• [What you will do]:
Reproduce every record below exactly, without the pictures.
:: Input records
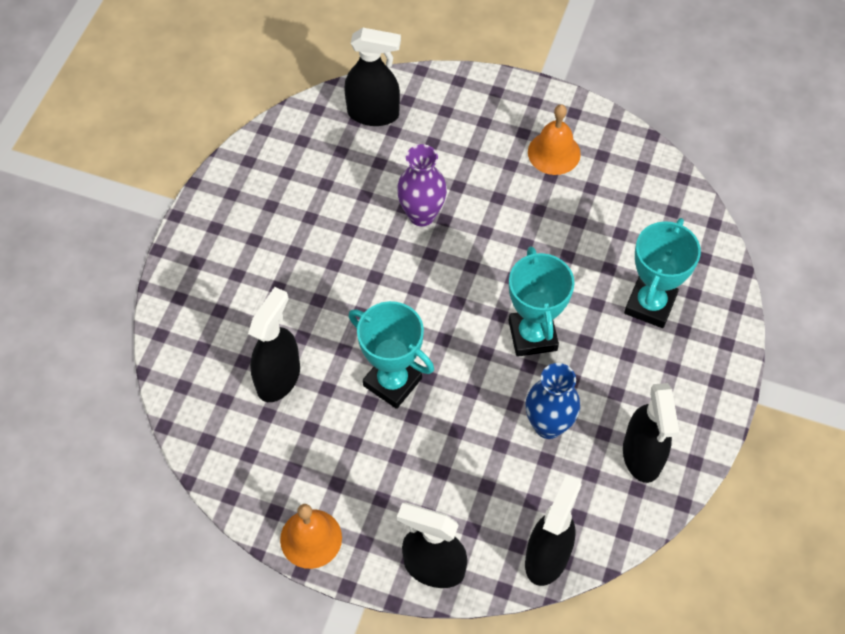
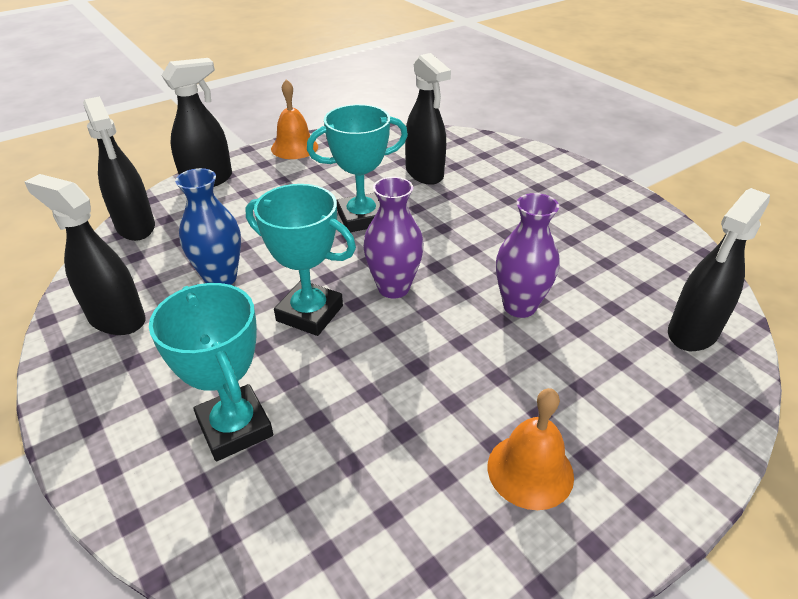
camera: 125 degrees right, 20 degrees down
none -> purple vase [363,177,424,299]

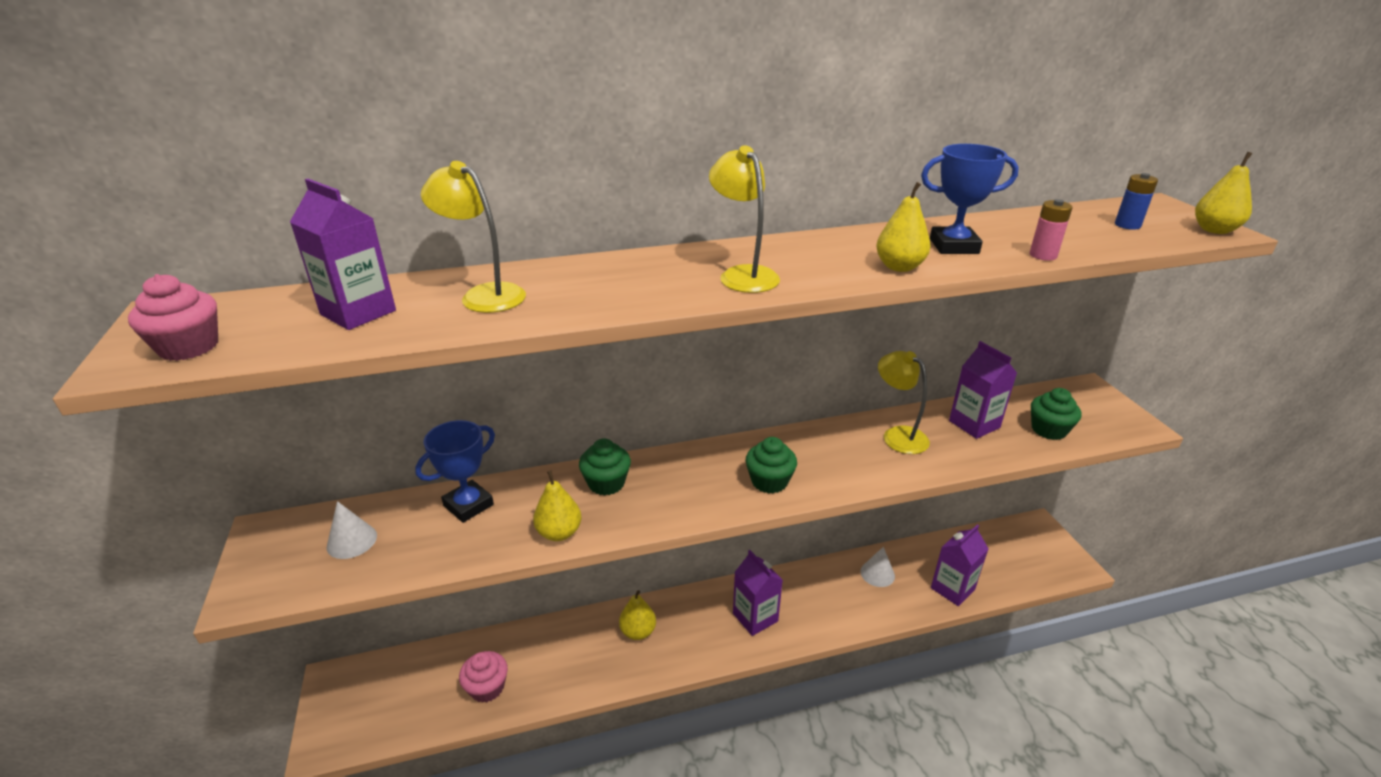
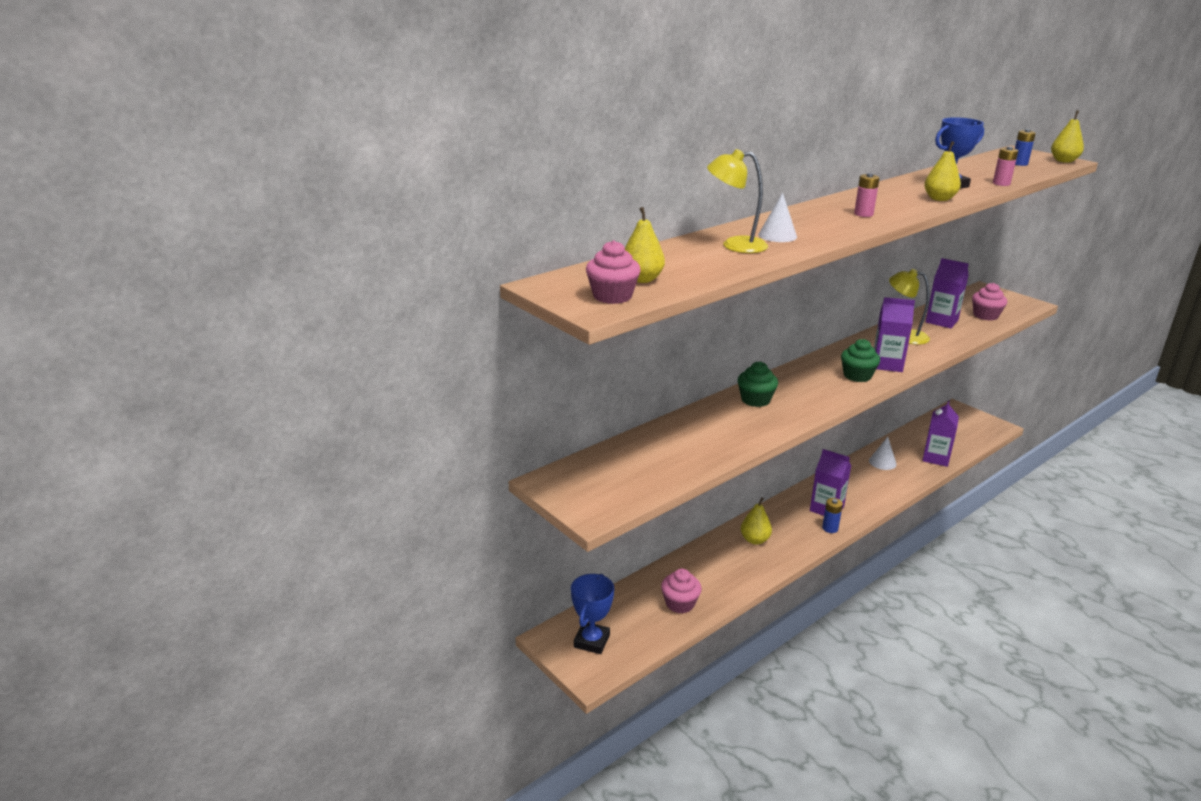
camera: 25 degrees left, 5 degrees down
purple carton [290,179,396,330] -> purple carton moved to [874,297,915,372]
white cone [327,501,377,559] -> white cone moved to [758,193,797,242]
blue trophy [415,420,495,523] -> blue trophy moved to [571,574,614,654]
yellow pear [533,471,581,541] -> yellow pear moved to [625,207,665,283]
yellow lamp [709,145,780,293] -> pink battery [854,173,880,217]
green cupcake [1031,388,1082,440] -> pink cupcake [972,283,1007,321]
none -> blue battery [822,498,843,533]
::::
• [Finished task]:
camera: 125 degrees right, 20 degrees down
none -> purple vase [363,177,424,299]

camera: 25 degrees left, 5 degrees down
purple carton [290,179,396,330] -> purple carton moved to [874,297,915,372]
white cone [327,501,377,559] -> white cone moved to [758,193,797,242]
blue trophy [415,420,495,523] -> blue trophy moved to [571,574,614,654]
yellow pear [533,471,581,541] -> yellow pear moved to [625,207,665,283]
yellow lamp [709,145,780,293] -> pink battery [854,173,880,217]
green cupcake [1031,388,1082,440] -> pink cupcake [972,283,1007,321]
none -> blue battery [822,498,843,533]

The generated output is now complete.